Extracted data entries
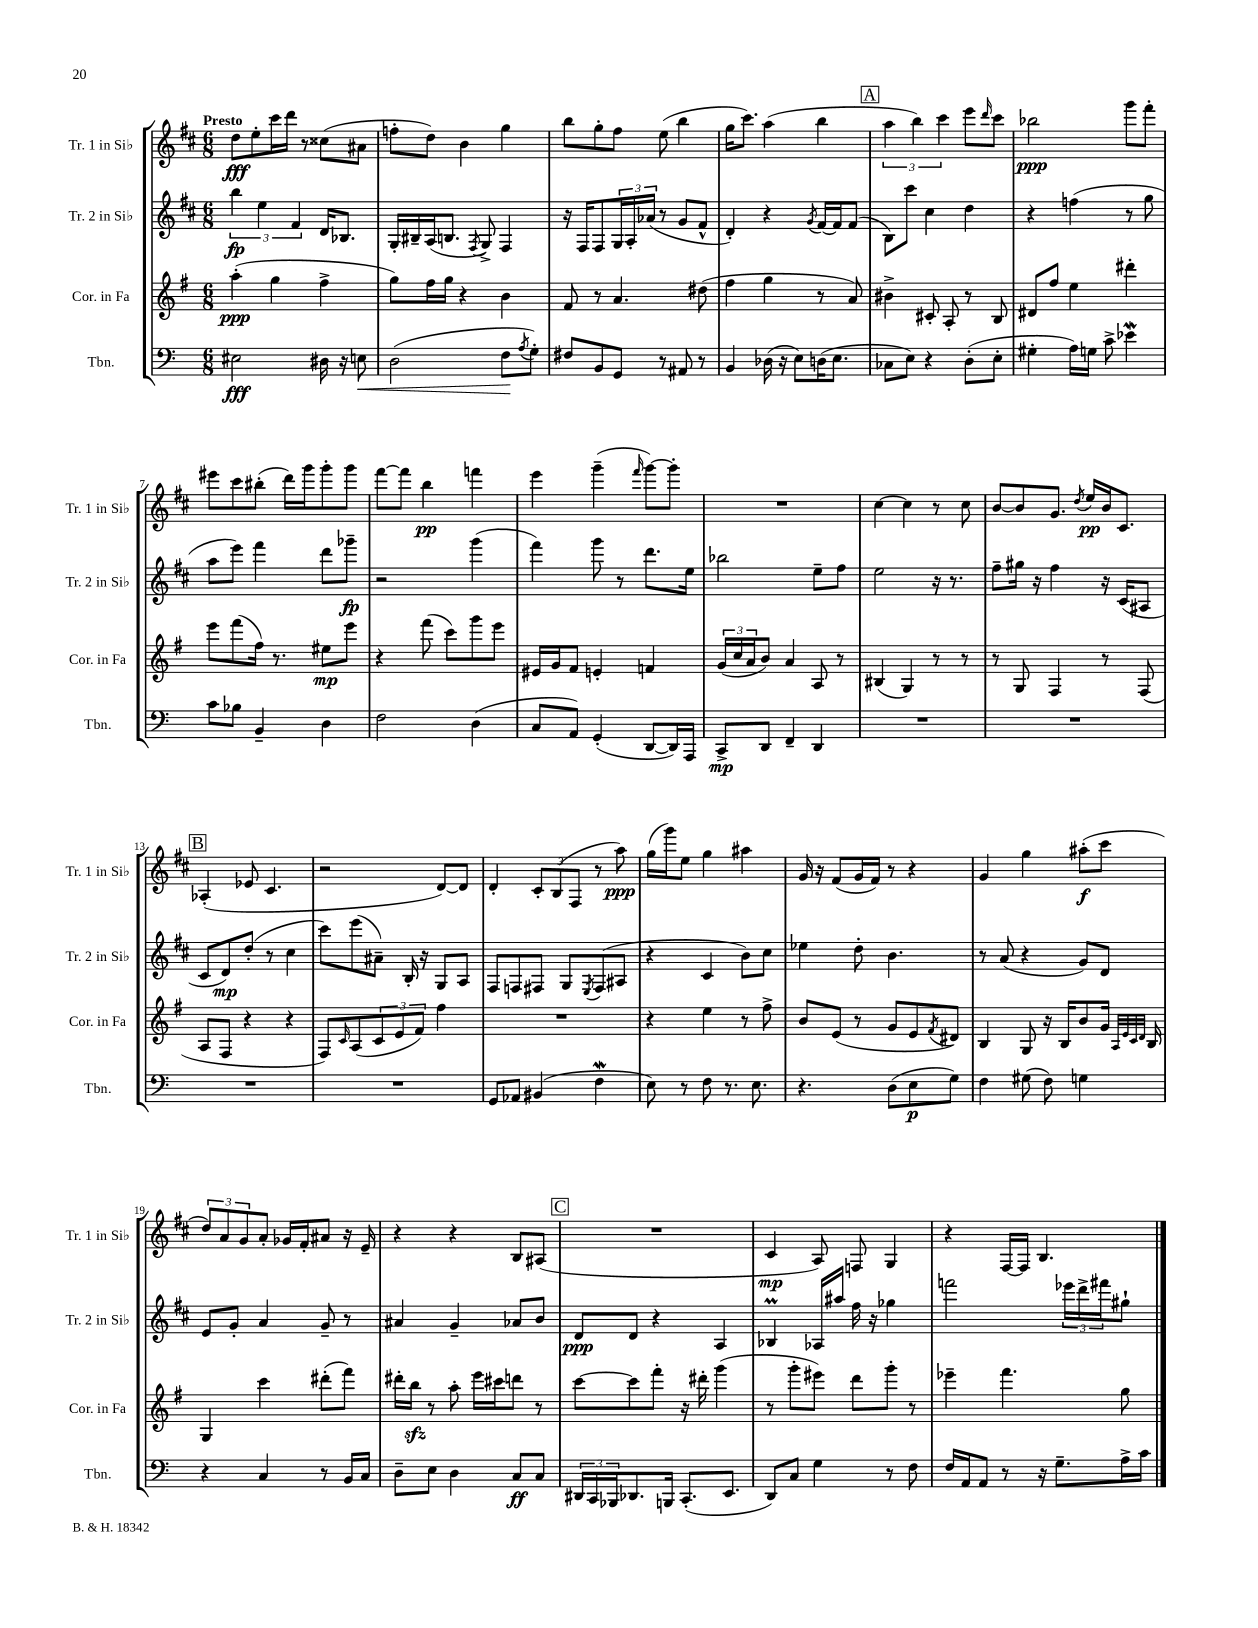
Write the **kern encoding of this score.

**kern	**kern	**kern	**kern
*staff4	*staff3	*staff2	*staff1
*clefF4	*clefG2	*clefG2	*clefG2
*k[]	*k[f#]	*k[f#c#]	*k[f#c#]
*M6/8	*M6/8	*M6/8	*M6/8
2E#	(4aa'	6bb	8dd
.	.	.	8ee'
.	.	6ee	.
.	4gg	.	16ccc#
.	.	.	16ddd
.	.	6f#	.
.	.	.	8r
16D#	4ff#^	16d	(8cc##
16r	.	8.B-	.
8E	.	.	8a#
=	=	=	=
(2D	8gg)	16G'	8ff'
.	.	16B#~	.
.	16ff#	(16A	8dd)
.	16gg	8.B	.
.	4r	.	4b
.	.	8qF#	.
.	.	8G^)	.
8F	4b	4F#	4gg
8qA	.	.	.
8G')	.	.	.
=	=	=	=
8F#	8f#	16r	8bb
.	.	16F#	.
8BB	8r	8F#	8gg'
8GG	4.a	24G	8ff#
.	.	24A'	.
.	.	(24a-	.
8r	.	8r	(8ee
8AA#	.	8g	4bb
8r	(8dd#	8f#^^	.
=	=	=	=
4BB	4ff#	4d')	16gg
.	.	.	8.ccc#)
(16D-	4gg	4r	(4aa
16r	.	.	.
8E)	.	.	.
.	.	8qg	.
(16D	8r	[16f#	4bb
8.E	.	16f#]	.
.	8a)	(8f#	.
=	=	=	=
8C-	4b#^	8B)	6aa
8E)	.	8ccc#	.
.	.	.	6bb)
4r	8c#'	4cc#	.
.	.	.	6ccc#
.	8A'	.	.
(8D'	8r	4dd	8eee
.	.	.	16qqddd
8E'	8B	.	8ccc#
=	=	=	=
4G#'	8d#	4r	2bb-
.	8ff#	.	.
16A)	4ee	(4ff	.
16G	.	.	.
8c^	.	.	.
4e-	4ddd#'	8r	8ggg
.	.	8gg	8fff#'
=	=	=	=
8c	8eee	8aa	8eee#
8B-	(8fff#	8eee)	8ccc#
4BB~	16ff#)	4fff#	(8bb#'
.	8.r	.	.
.	.	.	16ddd)
.	.	.	16ggg
4D	8ee#	8ddd	8ggg'
.	8eee	8ggg-~	8ggg
=	=	=	=
2F	4r	2r	[8fff#
.	.	.	8fff#]
.	(8fff#	.	4bb
.	8ccc)	.	.
(4D	8ggg	(4ggg	4fff
.	8eee	.	.
=	=	=	=
8C	16e#	4fff#)	4eee
.	16g	.	.
8AA)	8f#	.	.
(4GG'	4e'	8ggg	(4ggg~
.	.	8r	.
.	.	.	16qqfff#
[8DD	4f	8.ddd	[8ggg)
16DD])	.	.	8ggg']
16AAA	.	16ee	.
=	=	=	=
8CC^	(24g	2bb-	2.r
.	24cc	.	.
.	24a	.	.
8DD	8b)	.	.
4FF~	4a	.	.
4DD	8A	8ee~	.
.	8r	8ff#	.
=	=	=	=
2.r	(4B#	2ee	[4cc#
.	4G)	.	4cc#]
.	8r	16r	8r
.	.	8.r	.
.	8r	.	8cc#
=	=	=	=
2.r	8r	8ff#~	[8b
.	8G	16gg#	8b]
.	.	16r	.
.	4F#	4ff#	8.g
.	.	.	8qdd
.	.	.	16ee
.	8r	16r	16b
.	.	(16c#	8.c#
.	(8F#	8A#	.
=	=	=	=
2.r	8A	8c#	(4A-'
.	8F#	8d)	.
.	4r	(8dd'	8e-
.	.	8r	4.c#
.	4r	4cc#	.
=	=	=	=
2.r	8F#)	8ccc#)	2r
.	16qqc	.	.
.	(8A	(8eee	.
.	12c	8a#~)	.
.	12e	.	.
.	.	16B'	.
.	12f#)	.	.
.	.	16r	.
.	4ff#	8G	[8d)
.	.	8A	8d]
=	=	=	=
8GG	2.r	8F#	4d'
8AA-	.	8F	.
(4BB#	.	8F#	12c#'
.	.	.	(12B
.	.	8G	.
.	.	.	12F#
.	.	8qE	.
4F	.	(8F#	8r
.	.	8A#	8aa)
=	=	=	=
8E)	4r	4r	(16gg
.	.	.	16ggg)
8r	.	.	8ee
8F	4ee	4c#	4gg
8.r	.	.	.
.	8r	8b)	4aa#
8.E	.	.	.
.	8ff#^	8cc#	.
=	=	=	=
4.r	8b	4ee-	16g
.	.	.	16r
.	(8e	.	(8f#
.	8r	8dd'	16g
.	.	.	16f#)
(8D	8g	4.b	8r
8E	8e	.	4r
.	8qf#	.	.
8G)	8d#)	.	.
=	=	=	=
4F	4B	8r	4g
.	.	(8a	.
(8G#	8G	4r	4gg
8F)	16r	.	.
.	16B	.	.
4G	8b	8g)	(8aa#'
.	16g	8d	8ccc#
.	32qqA	.	.
.	32qqe	.	.
.	32qqc	.	.
.	32qqd	.	.
.	16B	.	.
=	=	=	=
4r	4G	8e	12dd)
.	.	.	12a
.	.	8g'	.
.	.	.	12g
4C	4ccc	4a	8a'
.	.	.	16g-
.	.	.	16f#'
8r	(8ddd#'	8g~	8a#
16BB	8fff#)	8r	16r
16C	.	.	16e~
=	=	=	=
8D~	16ddd#'	4a#	4r
.	16bb	.	.
8E	8r	.	.
4D	8aa'	4g~	4r
.	16eee	.	.
.	16ccc#	.	.
8C	8ddd	8a-	8B
8C	8r	8b	(8A#
=	=	=	=
24DD#	[8ccc	8d	2.r
24CC	.	.	.
24BBB-	.	.	.
8.DD-	8ccc]	8d	.
.	8fff#'	4r	.
16BBB	.	.	.
(8.CC'	16r	.	.
.	16ddd#'	.	.
.	(4ggg	4A	.
8.EE	.	.	.
=	=	=	=
8DD)	8r	4B-	4c#
8C	8ggg'	.	.
4G	8eee#)	16A-	8A)
.	.	16aa#	.
.	8ddd	16ff#	8F
.	.	16r	.
8r	8ggg'	4gg-	4G
8F	8r	.	.
=	=	=	=
16F	4eee-~	2fff	4r
16AA	.	.	.
8AA	.	.	.
8r	4.fff#	.	[16F#
.	.	.	16F#]
16r	.	.	4.B
8.G~	.	.	.
.	.	24eee-	.
.	.	24ddd^	.
.	.	24fff#	.
16A^	8gg	8gg#`	.
16c	.	.	.
==	==	==	==
*-	*-	*-	*-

STATED TASK:
Pull out every line of the records above that contains the string "kern", copying each such line in full.

RESULT OF THE TASK:
Write the **kern encoding of this score.
**kern	**kern	**kern	**kern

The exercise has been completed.